Directions:
Within the records below, find each line with the word "resize" and copy it out.

Supplied records:
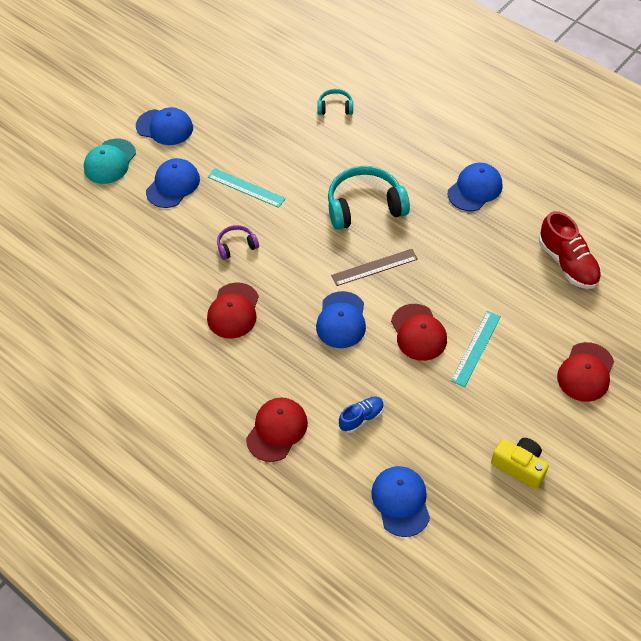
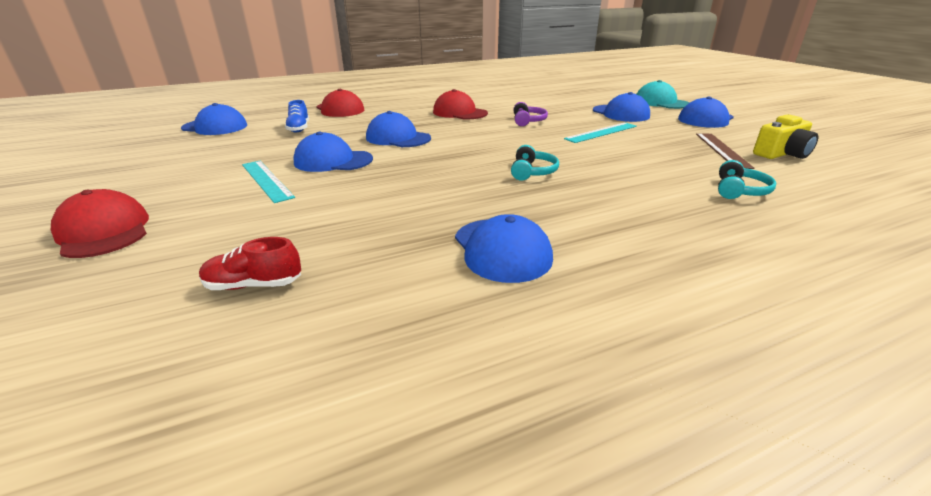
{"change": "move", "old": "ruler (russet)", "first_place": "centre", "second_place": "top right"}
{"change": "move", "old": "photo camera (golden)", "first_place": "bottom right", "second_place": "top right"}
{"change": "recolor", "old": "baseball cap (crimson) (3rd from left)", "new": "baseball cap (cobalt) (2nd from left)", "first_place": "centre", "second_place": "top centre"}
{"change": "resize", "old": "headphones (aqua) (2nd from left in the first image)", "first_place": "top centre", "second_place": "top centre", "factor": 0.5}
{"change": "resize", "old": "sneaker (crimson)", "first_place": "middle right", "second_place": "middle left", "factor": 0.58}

Reply to the task:
{"change": "resize", "old": "headphones (aqua) (2nd from left in the first image)", "first_place": "top centre", "second_place": "top centre", "factor": 0.5}
{"change": "resize", "old": "sneaker (crimson)", "first_place": "middle right", "second_place": "middle left", "factor": 0.58}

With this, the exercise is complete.